Copy exactly the lines of the data below that run from the line holding "DRIVER1 pin IN1: D0 -> D4" through the line holding "TOF2 pin SDA: VN -> D25", both ends included.

___ Data section ___

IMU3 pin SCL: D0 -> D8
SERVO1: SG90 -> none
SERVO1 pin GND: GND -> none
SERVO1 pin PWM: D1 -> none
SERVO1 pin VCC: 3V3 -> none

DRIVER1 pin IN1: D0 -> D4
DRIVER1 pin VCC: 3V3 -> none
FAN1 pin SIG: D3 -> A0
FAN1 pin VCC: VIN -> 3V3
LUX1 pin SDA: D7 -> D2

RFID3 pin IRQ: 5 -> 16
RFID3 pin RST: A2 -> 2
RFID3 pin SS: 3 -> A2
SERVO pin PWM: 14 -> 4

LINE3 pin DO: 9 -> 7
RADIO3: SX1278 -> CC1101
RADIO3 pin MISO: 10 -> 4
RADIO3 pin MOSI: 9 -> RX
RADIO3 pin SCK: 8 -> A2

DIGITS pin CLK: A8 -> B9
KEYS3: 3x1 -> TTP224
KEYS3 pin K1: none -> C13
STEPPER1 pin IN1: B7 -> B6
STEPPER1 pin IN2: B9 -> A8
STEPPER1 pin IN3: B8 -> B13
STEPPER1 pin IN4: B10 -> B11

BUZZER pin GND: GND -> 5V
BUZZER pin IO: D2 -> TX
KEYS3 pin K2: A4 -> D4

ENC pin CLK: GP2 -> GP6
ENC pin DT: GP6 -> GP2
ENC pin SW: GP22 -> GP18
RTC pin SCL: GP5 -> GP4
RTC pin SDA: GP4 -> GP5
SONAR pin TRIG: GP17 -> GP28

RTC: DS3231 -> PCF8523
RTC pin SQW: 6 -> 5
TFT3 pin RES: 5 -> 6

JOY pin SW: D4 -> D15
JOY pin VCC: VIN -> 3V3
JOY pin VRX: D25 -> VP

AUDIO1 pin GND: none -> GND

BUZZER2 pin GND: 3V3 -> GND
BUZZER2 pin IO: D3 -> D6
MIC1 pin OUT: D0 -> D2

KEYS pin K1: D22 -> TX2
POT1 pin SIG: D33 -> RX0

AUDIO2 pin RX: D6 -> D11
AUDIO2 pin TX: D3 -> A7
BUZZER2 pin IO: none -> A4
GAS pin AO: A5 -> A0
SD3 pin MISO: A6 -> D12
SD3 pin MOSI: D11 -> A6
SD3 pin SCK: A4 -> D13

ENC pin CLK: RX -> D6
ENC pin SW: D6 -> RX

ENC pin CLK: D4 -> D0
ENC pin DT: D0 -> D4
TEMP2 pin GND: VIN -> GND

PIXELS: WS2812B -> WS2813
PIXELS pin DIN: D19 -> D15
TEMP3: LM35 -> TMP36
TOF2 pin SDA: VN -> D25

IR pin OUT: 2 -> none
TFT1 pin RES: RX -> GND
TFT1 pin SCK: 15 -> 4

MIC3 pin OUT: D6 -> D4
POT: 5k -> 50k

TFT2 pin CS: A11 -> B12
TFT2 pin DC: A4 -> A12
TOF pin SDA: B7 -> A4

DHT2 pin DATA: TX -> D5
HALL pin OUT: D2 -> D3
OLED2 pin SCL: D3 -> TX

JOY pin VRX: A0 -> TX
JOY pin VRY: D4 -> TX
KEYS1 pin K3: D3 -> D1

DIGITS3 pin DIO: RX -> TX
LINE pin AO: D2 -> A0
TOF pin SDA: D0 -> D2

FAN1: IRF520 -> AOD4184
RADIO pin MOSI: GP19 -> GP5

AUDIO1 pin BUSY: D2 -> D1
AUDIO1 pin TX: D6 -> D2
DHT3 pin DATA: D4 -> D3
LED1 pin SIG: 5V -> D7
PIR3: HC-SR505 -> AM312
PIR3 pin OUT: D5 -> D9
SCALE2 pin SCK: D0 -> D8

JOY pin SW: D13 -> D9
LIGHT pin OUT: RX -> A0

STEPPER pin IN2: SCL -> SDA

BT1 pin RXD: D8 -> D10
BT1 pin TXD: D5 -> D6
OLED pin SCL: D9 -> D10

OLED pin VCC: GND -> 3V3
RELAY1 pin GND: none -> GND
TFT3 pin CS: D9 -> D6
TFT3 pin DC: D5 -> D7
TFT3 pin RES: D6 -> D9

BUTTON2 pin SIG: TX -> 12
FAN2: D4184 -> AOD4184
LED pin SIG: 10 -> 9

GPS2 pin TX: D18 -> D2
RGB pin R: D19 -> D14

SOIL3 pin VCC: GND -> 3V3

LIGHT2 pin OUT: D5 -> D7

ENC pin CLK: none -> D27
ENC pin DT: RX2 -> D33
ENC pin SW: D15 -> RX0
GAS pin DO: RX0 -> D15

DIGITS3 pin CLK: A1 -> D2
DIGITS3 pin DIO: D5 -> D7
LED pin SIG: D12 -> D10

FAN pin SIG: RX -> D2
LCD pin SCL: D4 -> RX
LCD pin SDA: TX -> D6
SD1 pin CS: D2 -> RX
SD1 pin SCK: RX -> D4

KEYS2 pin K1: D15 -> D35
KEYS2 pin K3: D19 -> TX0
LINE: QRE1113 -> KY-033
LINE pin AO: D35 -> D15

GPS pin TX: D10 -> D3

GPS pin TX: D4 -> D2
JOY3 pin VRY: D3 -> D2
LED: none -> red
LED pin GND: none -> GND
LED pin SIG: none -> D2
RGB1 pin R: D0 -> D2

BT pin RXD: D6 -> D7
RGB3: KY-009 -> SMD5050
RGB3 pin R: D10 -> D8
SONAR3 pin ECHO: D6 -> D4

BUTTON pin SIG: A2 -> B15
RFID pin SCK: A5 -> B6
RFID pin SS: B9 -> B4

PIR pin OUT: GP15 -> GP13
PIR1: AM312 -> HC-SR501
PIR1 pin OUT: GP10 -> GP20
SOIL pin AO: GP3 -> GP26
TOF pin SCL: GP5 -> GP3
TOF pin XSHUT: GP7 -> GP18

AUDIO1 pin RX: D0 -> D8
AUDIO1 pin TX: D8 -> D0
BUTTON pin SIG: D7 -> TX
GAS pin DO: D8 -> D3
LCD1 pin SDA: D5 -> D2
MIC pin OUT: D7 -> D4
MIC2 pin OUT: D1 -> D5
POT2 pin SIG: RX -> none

___

(Answer):
DRIVER1 pin IN1: D0 -> D4
DRIVER1 pin VCC: 3V3 -> none
FAN1 pin SIG: D3 -> A0
FAN1 pin VCC: VIN -> 3V3
LUX1 pin SDA: D7 -> D2

RFID3 pin IRQ: 5 -> 16
RFID3 pin RST: A2 -> 2
RFID3 pin SS: 3 -> A2
SERVO pin PWM: 14 -> 4

LINE3 pin DO: 9 -> 7
RADIO3: SX1278 -> CC1101
RADIO3 pin MISO: 10 -> 4
RADIO3 pin MOSI: 9 -> RX
RADIO3 pin SCK: 8 -> A2

DIGITS pin CLK: A8 -> B9
KEYS3: 3x1 -> TTP224
KEYS3 pin K1: none -> C13
STEPPER1 pin IN1: B7 -> B6
STEPPER1 pin IN2: B9 -> A8
STEPPER1 pin IN3: B8 -> B13
STEPPER1 pin IN4: B10 -> B11

BUZZER pin GND: GND -> 5V
BUZZER pin IO: D2 -> TX
KEYS3 pin K2: A4 -> D4

ENC pin CLK: GP2 -> GP6
ENC pin DT: GP6 -> GP2
ENC pin SW: GP22 -> GP18
RTC pin SCL: GP5 -> GP4
RTC pin SDA: GP4 -> GP5
SONAR pin TRIG: GP17 -> GP28

RTC: DS3231 -> PCF8523
RTC pin SQW: 6 -> 5
TFT3 pin RES: 5 -> 6

JOY pin SW: D4 -> D15
JOY pin VCC: VIN -> 3V3
JOY pin VRX: D25 -> VP

AUDIO1 pin GND: none -> GND

BUZZER2 pin GND: 3V3 -> GND
BUZZER2 pin IO: D3 -> D6
MIC1 pin OUT: D0 -> D2

KEYS pin K1: D22 -> TX2
POT1 pin SIG: D33 -> RX0

AUDIO2 pin RX: D6 -> D11
AUDIO2 pin TX: D3 -> A7
BUZZER2 pin IO: none -> A4
GAS pin AO: A5 -> A0
SD3 pin MISO: A6 -> D12
SD3 pin MOSI: D11 -> A6
SD3 pin SCK: A4 -> D13

ENC pin CLK: RX -> D6
ENC pin SW: D6 -> RX

ENC pin CLK: D4 -> D0
ENC pin DT: D0 -> D4
TEMP2 pin GND: VIN -> GND

PIXELS: WS2812B -> WS2813
PIXELS pin DIN: D19 -> D15
TEMP3: LM35 -> TMP36
TOF2 pin SDA: VN -> D25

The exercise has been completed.